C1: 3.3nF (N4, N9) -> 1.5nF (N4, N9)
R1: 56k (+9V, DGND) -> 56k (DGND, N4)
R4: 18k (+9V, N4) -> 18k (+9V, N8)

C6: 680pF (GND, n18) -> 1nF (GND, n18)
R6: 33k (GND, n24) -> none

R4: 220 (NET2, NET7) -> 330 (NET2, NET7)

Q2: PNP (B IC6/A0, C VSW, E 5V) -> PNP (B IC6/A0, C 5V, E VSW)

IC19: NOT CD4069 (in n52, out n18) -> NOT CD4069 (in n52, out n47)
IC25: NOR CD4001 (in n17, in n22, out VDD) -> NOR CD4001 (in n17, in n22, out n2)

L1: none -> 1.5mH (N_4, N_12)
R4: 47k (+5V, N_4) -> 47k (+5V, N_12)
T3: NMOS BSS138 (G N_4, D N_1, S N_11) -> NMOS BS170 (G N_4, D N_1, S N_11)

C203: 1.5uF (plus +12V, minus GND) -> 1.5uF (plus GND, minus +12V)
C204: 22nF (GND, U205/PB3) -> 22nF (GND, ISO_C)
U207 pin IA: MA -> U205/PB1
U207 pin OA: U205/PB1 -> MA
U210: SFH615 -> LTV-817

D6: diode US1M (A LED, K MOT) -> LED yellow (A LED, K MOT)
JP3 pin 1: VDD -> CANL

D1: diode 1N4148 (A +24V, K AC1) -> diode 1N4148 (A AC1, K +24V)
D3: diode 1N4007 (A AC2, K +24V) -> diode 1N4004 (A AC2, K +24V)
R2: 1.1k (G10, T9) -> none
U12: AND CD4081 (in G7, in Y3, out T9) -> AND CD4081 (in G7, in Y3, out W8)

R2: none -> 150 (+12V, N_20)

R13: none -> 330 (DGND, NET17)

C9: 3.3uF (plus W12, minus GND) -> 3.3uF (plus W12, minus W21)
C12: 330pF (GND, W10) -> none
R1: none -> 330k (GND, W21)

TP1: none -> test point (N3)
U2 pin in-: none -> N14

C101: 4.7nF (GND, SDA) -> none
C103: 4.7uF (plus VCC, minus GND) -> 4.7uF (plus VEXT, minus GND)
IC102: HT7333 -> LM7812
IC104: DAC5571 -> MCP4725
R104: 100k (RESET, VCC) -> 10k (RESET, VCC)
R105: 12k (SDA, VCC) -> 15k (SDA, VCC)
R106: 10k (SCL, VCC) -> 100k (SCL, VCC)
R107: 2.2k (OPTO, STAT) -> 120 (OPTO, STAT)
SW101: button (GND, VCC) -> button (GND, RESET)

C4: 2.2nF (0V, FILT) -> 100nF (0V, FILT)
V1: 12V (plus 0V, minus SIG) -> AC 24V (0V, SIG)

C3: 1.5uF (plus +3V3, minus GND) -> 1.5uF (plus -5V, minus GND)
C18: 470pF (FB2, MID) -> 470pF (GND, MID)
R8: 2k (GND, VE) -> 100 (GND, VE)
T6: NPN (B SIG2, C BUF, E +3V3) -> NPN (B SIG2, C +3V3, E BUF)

--

• **Task statement**:
Taking the listing above as a whole, state how many of its lines hold the string "diode". No other output is permitted.

• **Task response**:
3